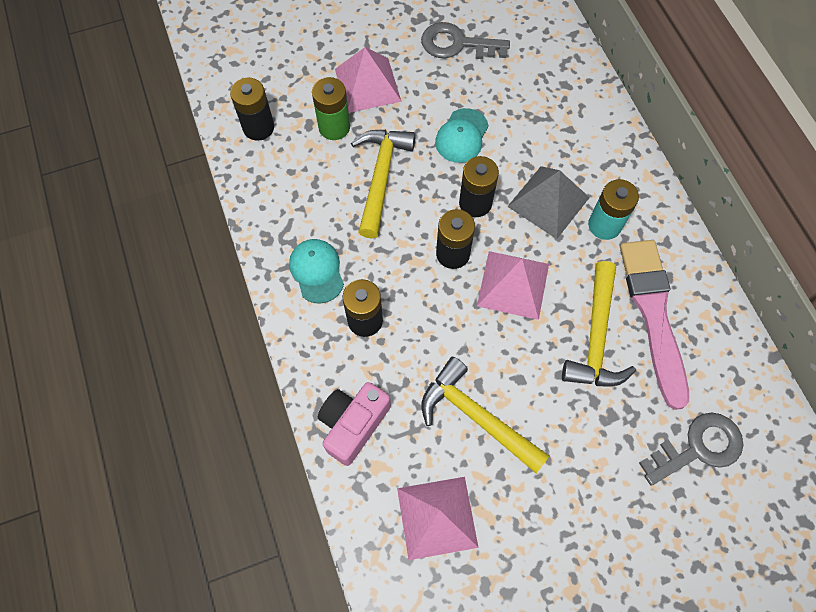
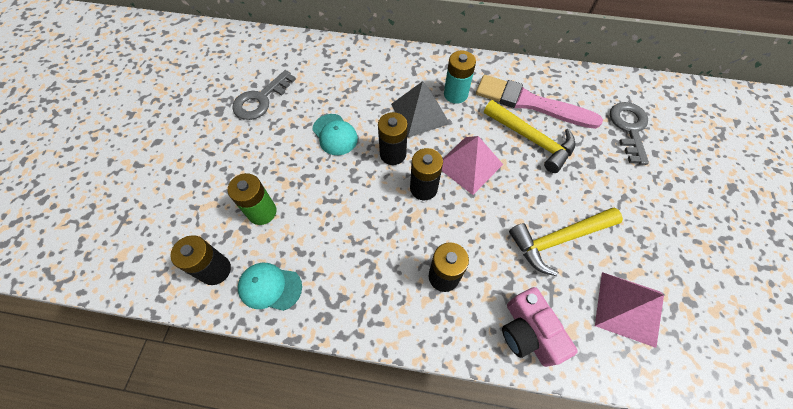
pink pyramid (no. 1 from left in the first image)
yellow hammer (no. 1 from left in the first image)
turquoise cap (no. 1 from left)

--

WHAT YOU NEED TO DO — What the answer should hold is an exact copy of each line from the one containing "yellow hammer (no." to the final line of the listing above.

ANSWER TO THIS PROBLEM —
yellow hammer (no. 1 from left in the first image)
turquoise cap (no. 1 from left)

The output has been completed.